▶ Direction:
Pick out every line below that contains the word "none" and copy each of those lines in full.

(Extracted records)
Start
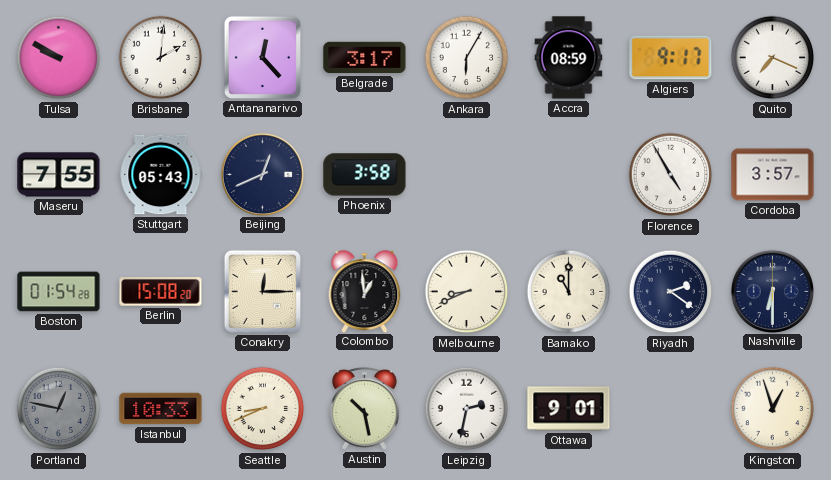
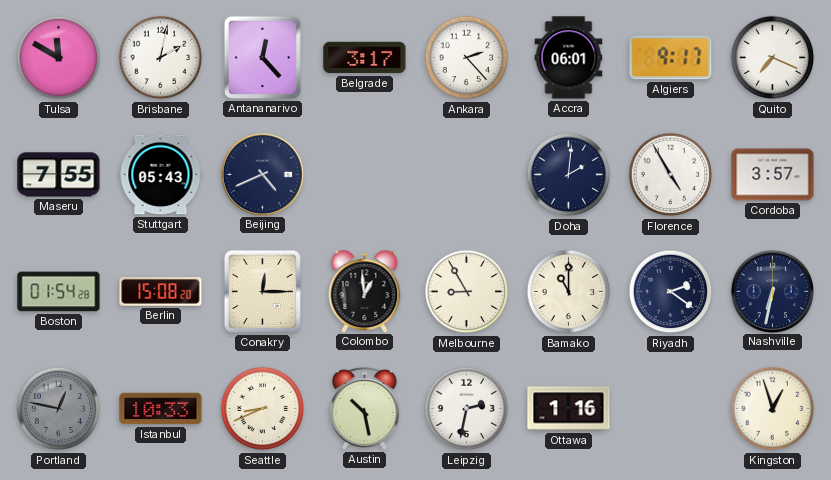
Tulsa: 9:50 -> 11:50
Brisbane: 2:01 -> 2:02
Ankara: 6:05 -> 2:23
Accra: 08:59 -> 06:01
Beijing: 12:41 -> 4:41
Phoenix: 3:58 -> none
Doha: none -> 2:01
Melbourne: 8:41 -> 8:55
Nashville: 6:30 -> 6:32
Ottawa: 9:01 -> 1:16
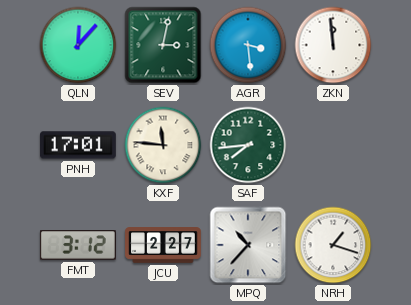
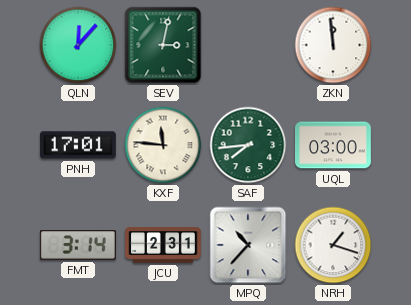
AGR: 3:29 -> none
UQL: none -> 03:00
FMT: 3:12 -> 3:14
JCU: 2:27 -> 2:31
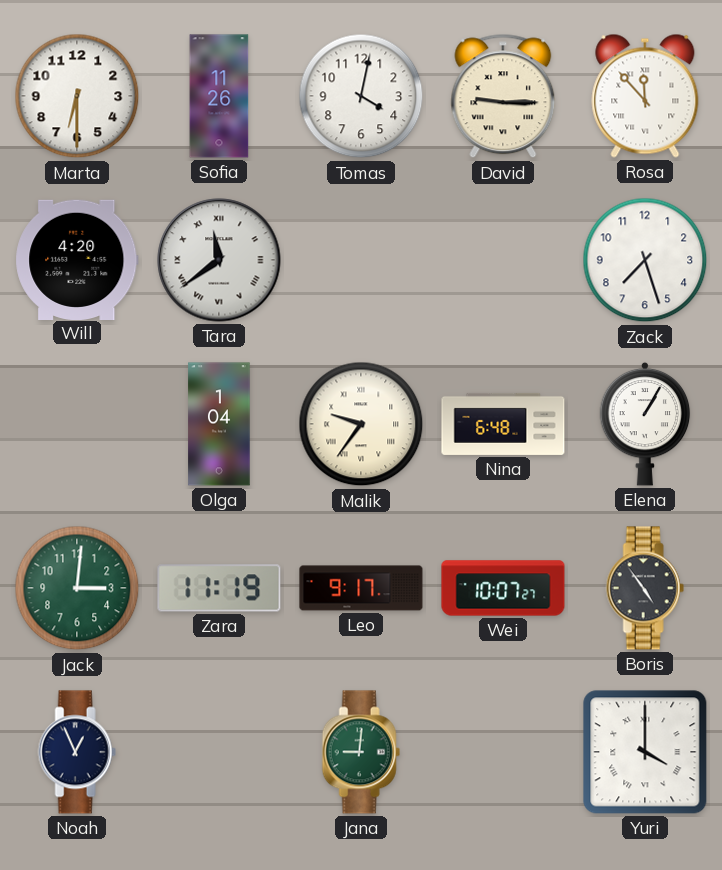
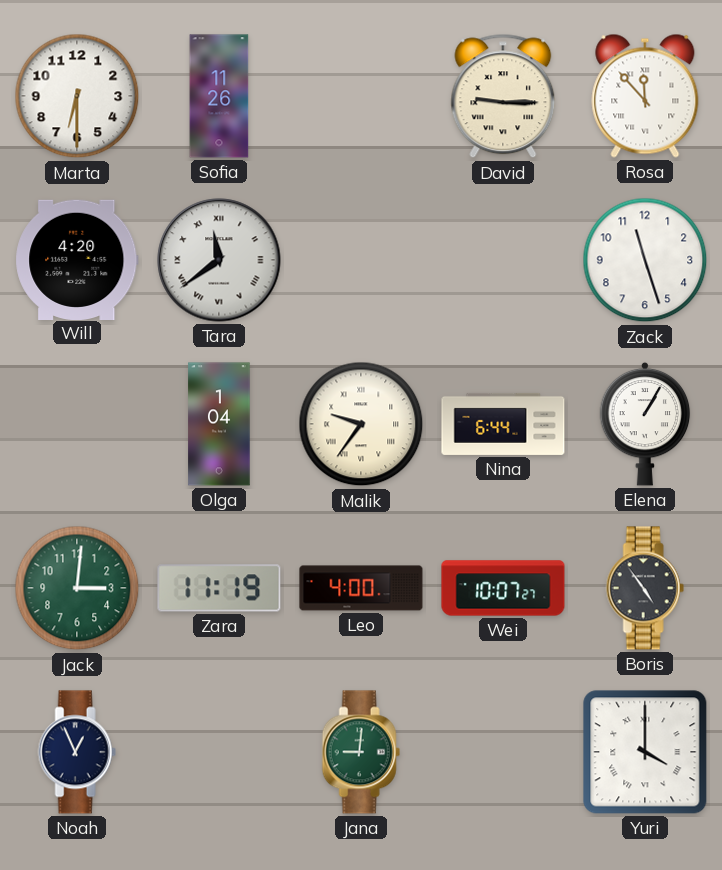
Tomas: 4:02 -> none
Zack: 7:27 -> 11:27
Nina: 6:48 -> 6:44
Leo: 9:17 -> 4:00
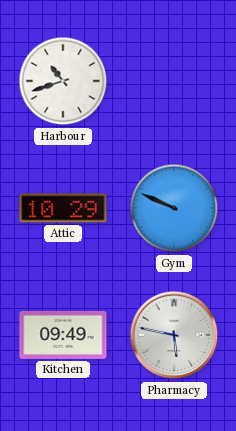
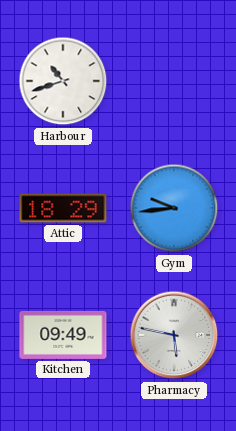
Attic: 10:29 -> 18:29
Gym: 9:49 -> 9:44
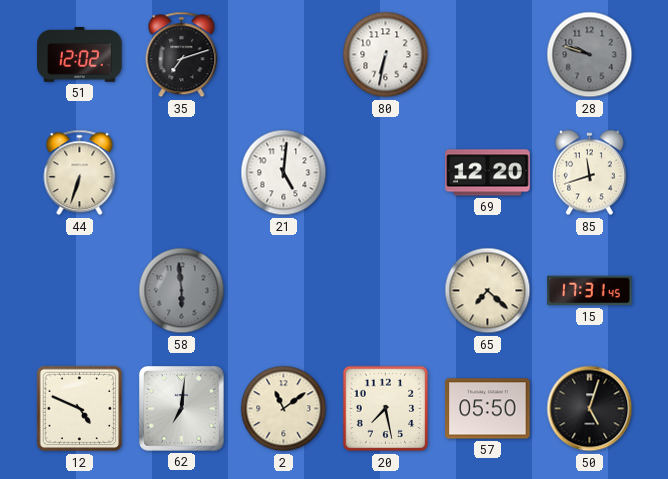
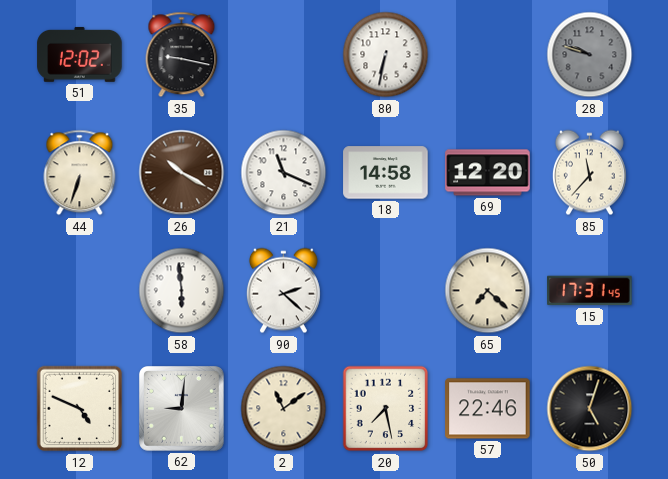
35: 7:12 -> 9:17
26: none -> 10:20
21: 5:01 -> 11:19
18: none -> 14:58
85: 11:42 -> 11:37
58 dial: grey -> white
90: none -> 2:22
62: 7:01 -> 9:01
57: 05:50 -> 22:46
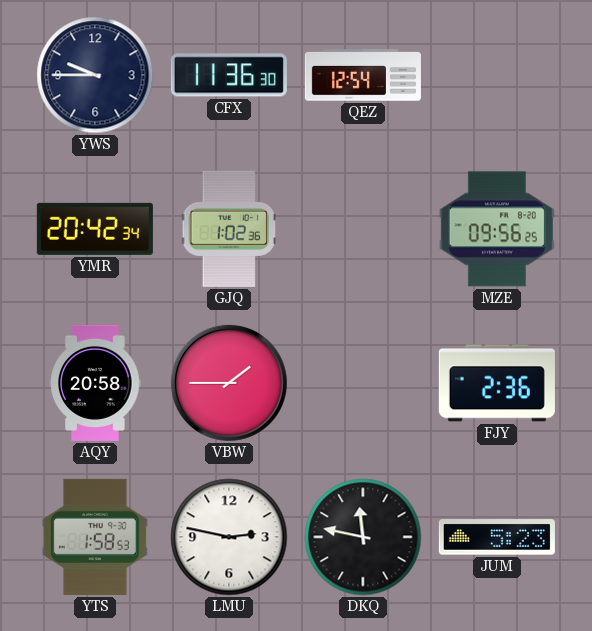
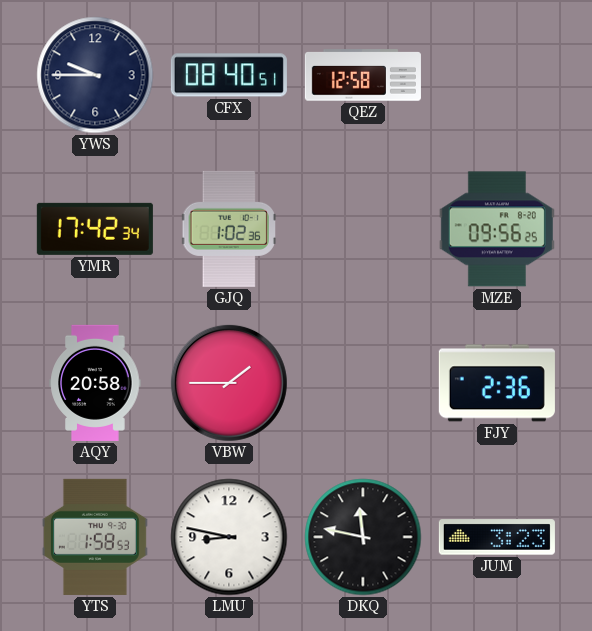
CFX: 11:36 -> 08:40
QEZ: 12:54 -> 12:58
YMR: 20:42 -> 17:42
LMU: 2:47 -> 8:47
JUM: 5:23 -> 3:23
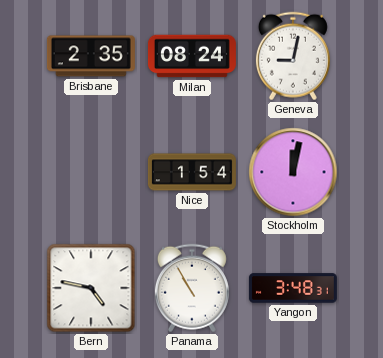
End
▶ Written response:
Phoenix: 3:58 -> none
Doha: none -> 2:01
AGR: 3:29 -> none
UQL: none -> 03:00
Tomas: 4:02 -> none
26: none -> 10:20
18: none -> 14:58
90: none -> 2:22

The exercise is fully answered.